_RECORDS FOR PROCESSING_
*** Begin section ***

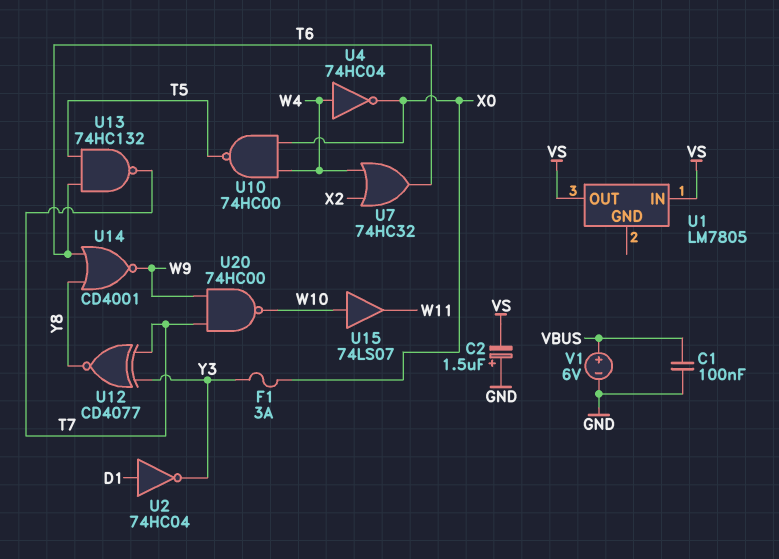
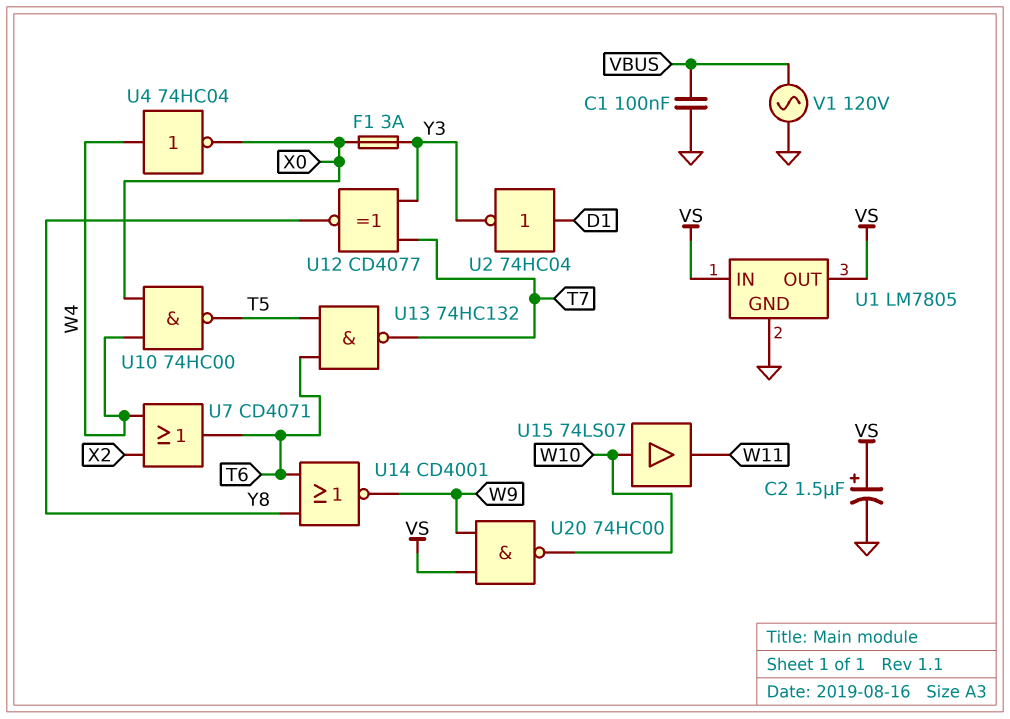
C2: 1.5uF (plus GND, minus VS) -> 1.5uF (plus VS, minus GND)
U1 pin GND: none -> GND
U7: OR 74HC32 (in W4, in X2, out T6) -> OR CD4071 (in W4, in X2, out T6)
U20: NAND 74HC00 (in T7, in W9, out W10) -> NAND 74HC00 (in VS, in W9, out W10)
V1: 6V (plus VBUS, minus GND) -> AC 120V (GND, VBUS)

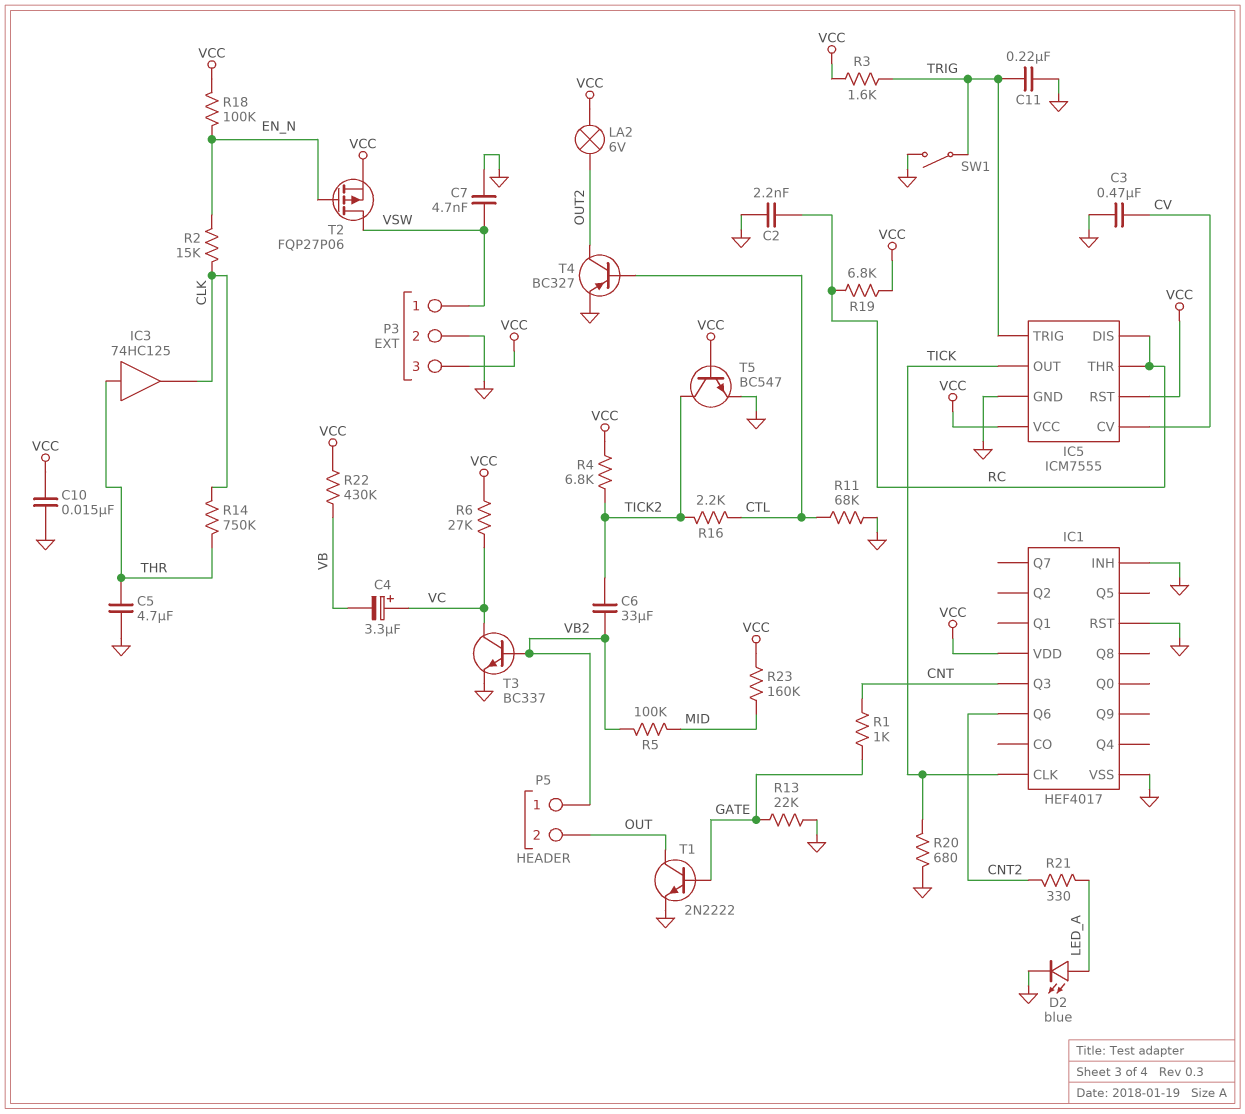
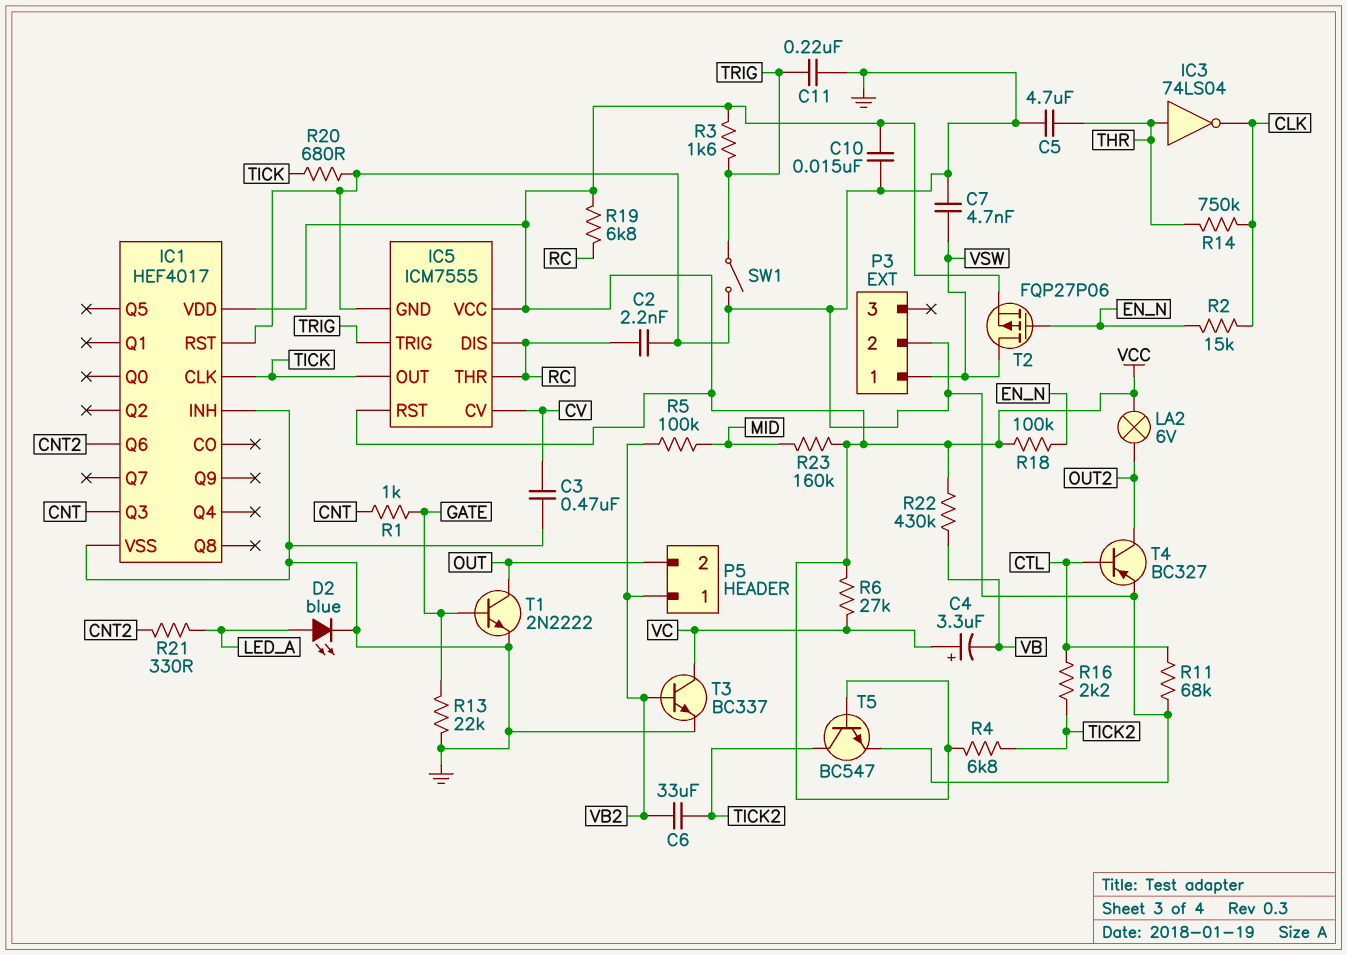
IC3: buffer 74HC125 (in THR, out CLK) -> NOT 74LS04 (in THR, out CLK)
P3 pin 3: VCC -> none

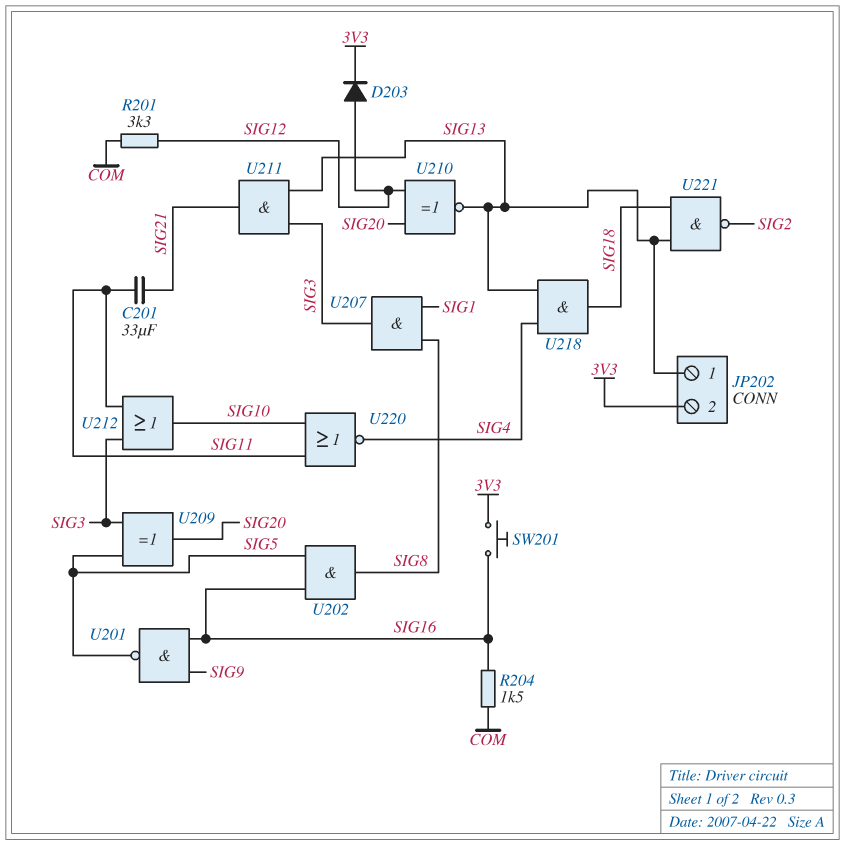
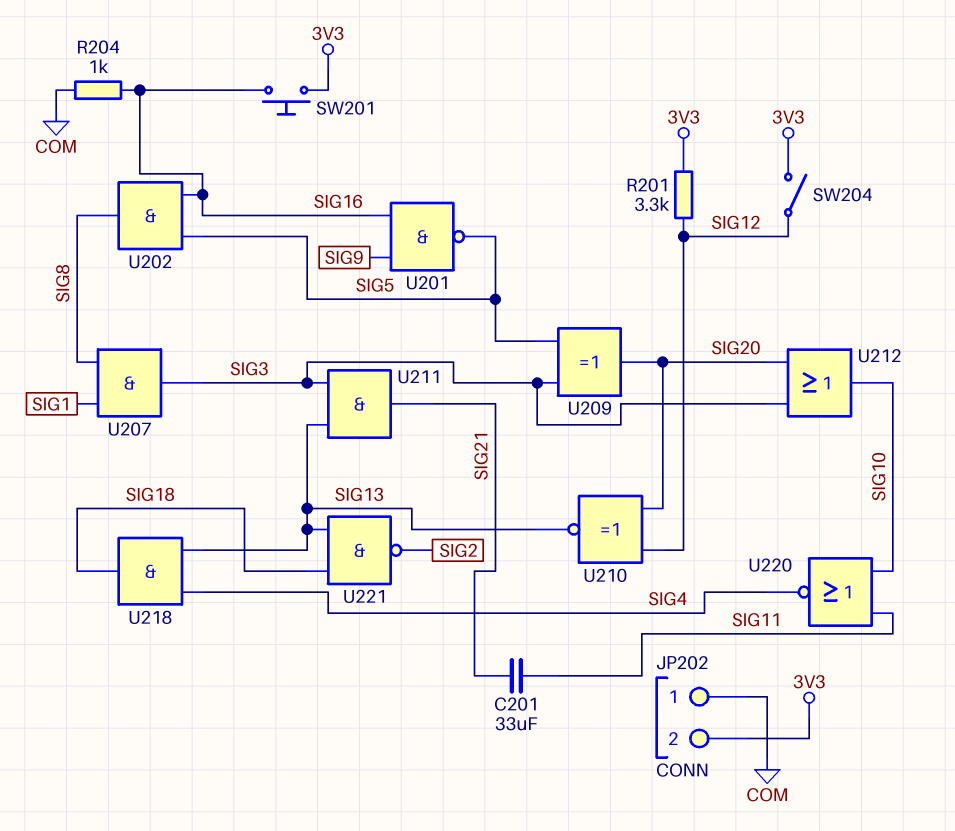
D203: diode (A SIG12, K 3V3) -> none
JP202 pin 1: SIG13 -> COM
R201: 3.3k (COM, SIG12) -> 3.3k (3V3, SIG12)
R204: 1.5k (COM, SIG16) -> 1k (COM, SIG16)
SW204: none -> switch (3V3, SIG12)
U212: OR (in SIG3, in SIG11, out SIG10) -> OR (in SIG3, in SIG20, out SIG10)

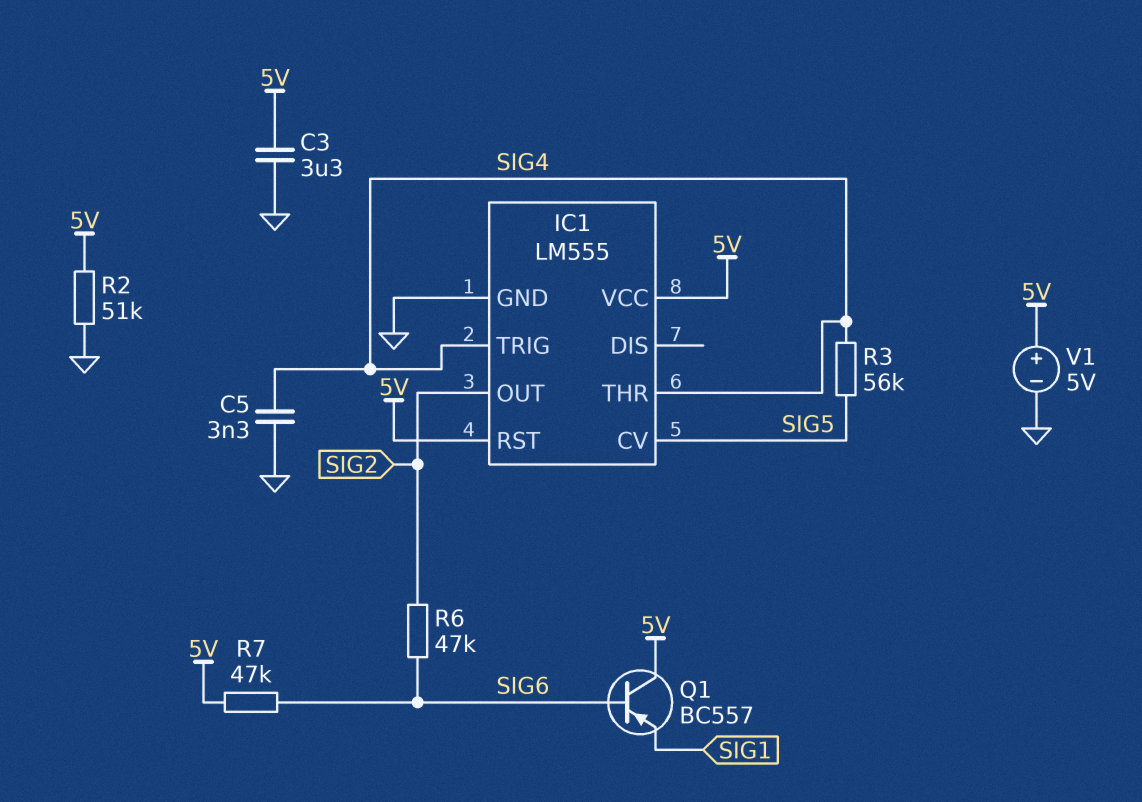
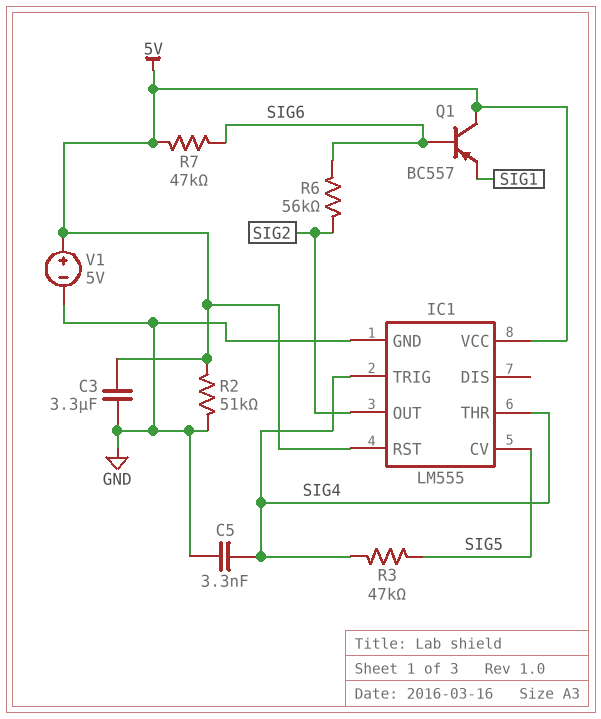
R3: 56k (SIG4, SIG5) -> 47k (SIG4, SIG5)
R6: 47k (SIG2, SIG6) -> 56k (SIG2, SIG6)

*** End section ***

_EXERCISE OBJECTIVE_
Respond with the exact lines above running from the one containing "IC3: buffer 74HC125" to the one containing "R3: 56k (SIG4, SIG5) -> 47k (SIG4, SIG5)", both ends kept and no pictures included.

_FINISHED EXERCISE_
IC3: buffer 74HC125 (in THR, out CLK) -> NOT 74LS04 (in THR, out CLK)
P3 pin 3: VCC -> none

D203: diode (A SIG12, K 3V3) -> none
JP202 pin 1: SIG13 -> COM
R201: 3.3k (COM, SIG12) -> 3.3k (3V3, SIG12)
R204: 1.5k (COM, SIG16) -> 1k (COM, SIG16)
SW204: none -> switch (3V3, SIG12)
U212: OR (in SIG3, in SIG11, out SIG10) -> OR (in SIG3, in SIG20, out SIG10)

R3: 56k (SIG4, SIG5) -> 47k (SIG4, SIG5)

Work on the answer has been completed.